• _Supplied information_
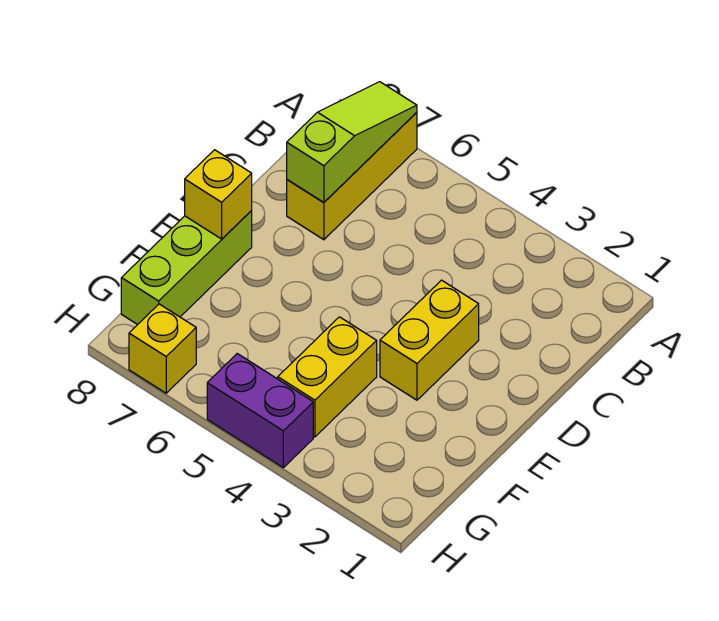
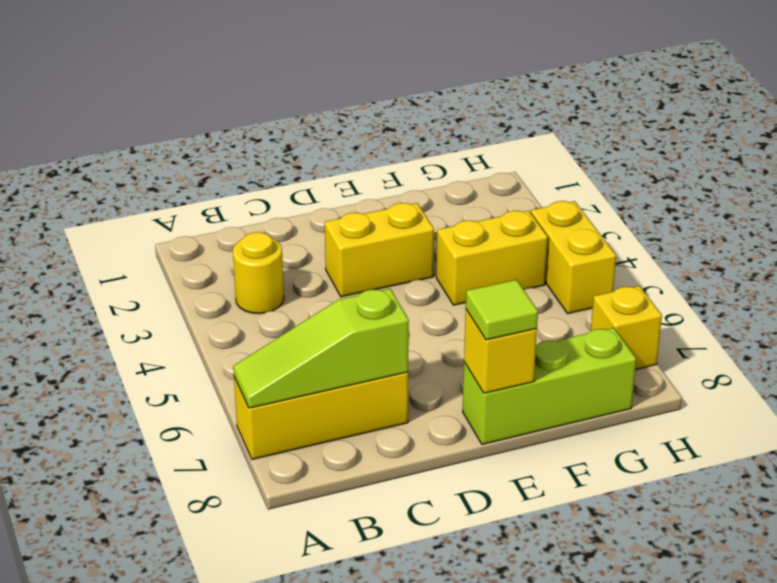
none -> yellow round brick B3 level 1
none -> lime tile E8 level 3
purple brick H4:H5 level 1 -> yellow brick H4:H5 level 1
* * *
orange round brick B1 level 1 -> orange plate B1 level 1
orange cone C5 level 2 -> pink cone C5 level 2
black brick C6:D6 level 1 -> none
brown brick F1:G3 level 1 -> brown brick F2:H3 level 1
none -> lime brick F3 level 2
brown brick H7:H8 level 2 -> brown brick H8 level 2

• _What you need to do_
In the entries above, which lines hold the word "yellow"? Copy them out.

• _Task result_
none -> yellow round brick B3 level 1
purple brick H4:H5 level 1 -> yellow brick H4:H5 level 1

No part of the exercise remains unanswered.